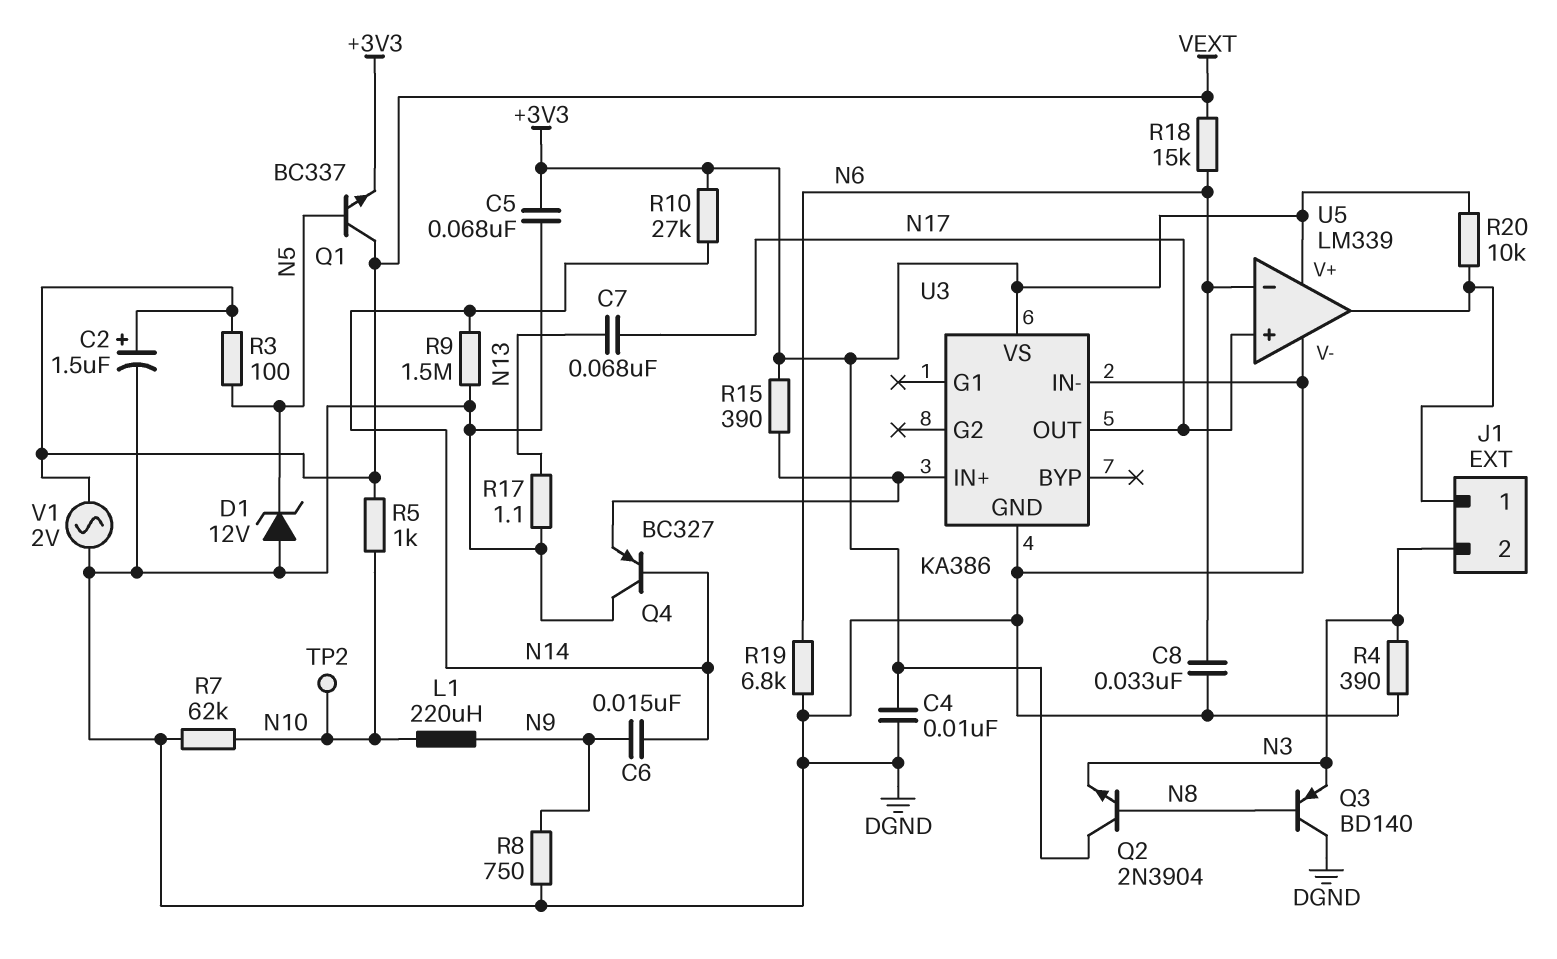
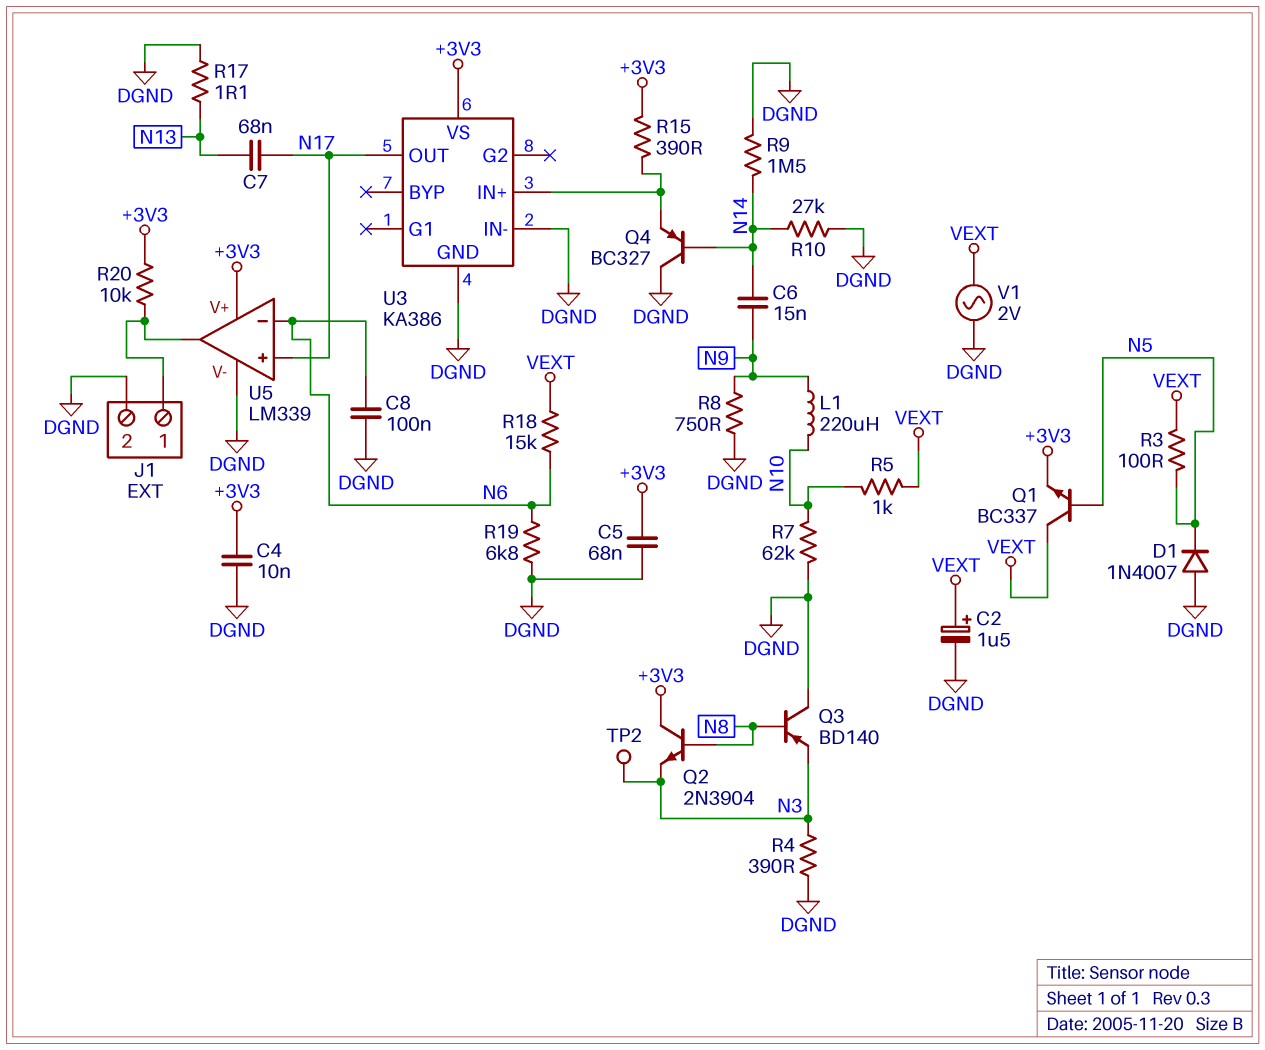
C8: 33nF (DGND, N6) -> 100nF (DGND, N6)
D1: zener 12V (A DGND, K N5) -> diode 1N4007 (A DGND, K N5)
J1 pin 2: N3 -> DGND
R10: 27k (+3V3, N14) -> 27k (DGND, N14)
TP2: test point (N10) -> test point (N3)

______________________________

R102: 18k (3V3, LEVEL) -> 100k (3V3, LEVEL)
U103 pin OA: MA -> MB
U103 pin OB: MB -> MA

______________________________

**Exercise description**
Using the entries above, tally every line that holds the word "DGND". Answer with that number only.

**Response area**
4